• [Task to carry out]: Would you transcribe word for word every line from the one containing "turquoise box [44,157,109,209] -> none" to the end of the data, both ends included, and leave out the rest?

• [Coordinate-based object records]:
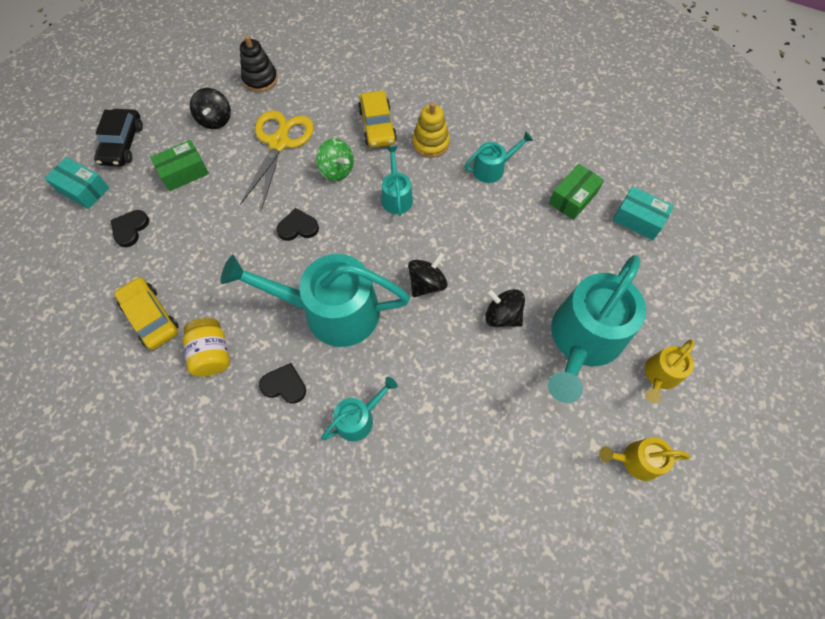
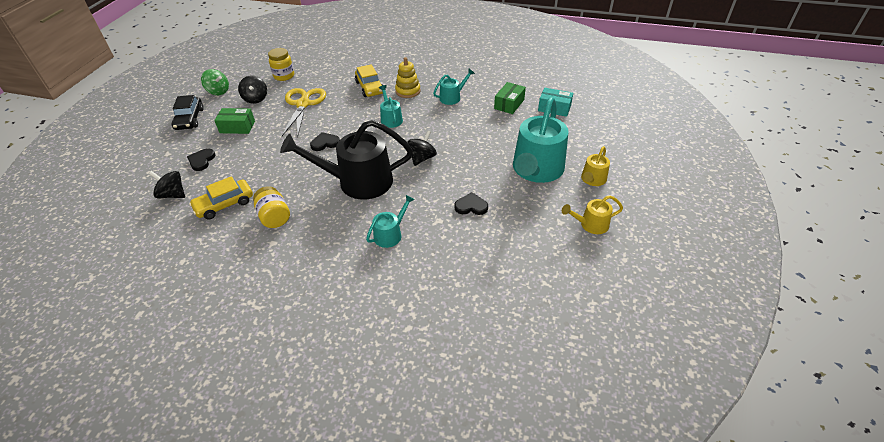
camera: 10 degrees left, 20 degrees down
turquoise box [44,157,109,209] -> none
yellow car [114,277,179,350] -> yellow car turned 75 degrees counterclockwise [189,176,253,220]
green box [150,140,209,191] -> green box turned 45 degrees clockwise [214,108,255,134]
turquoise watering can [220,254,410,347] -> black watering can [280,120,413,200]
black stacking toy [240,35,278,92] -> yellow jar [268,48,294,81]
black heart [259,363,306,404] -> black heart moved to [454,192,488,215]
green spinning top [316,138,354,181] -> green spinning top moved to [201,69,229,95]
black spinning top [485,289,525,327] -> black spinning top moved to [149,171,185,198]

• [Answer section]:
turquoise box [44,157,109,209] -> none
yellow car [114,277,179,350] -> yellow car turned 75 degrees counterclockwise [189,176,253,220]
green box [150,140,209,191] -> green box turned 45 degrees clockwise [214,108,255,134]
turquoise watering can [220,254,410,347] -> black watering can [280,120,413,200]
black stacking toy [240,35,278,92] -> yellow jar [268,48,294,81]
black heart [259,363,306,404] -> black heart moved to [454,192,488,215]
green spinning top [316,138,354,181] -> green spinning top moved to [201,69,229,95]
black spinning top [485,289,525,327] -> black spinning top moved to [149,171,185,198]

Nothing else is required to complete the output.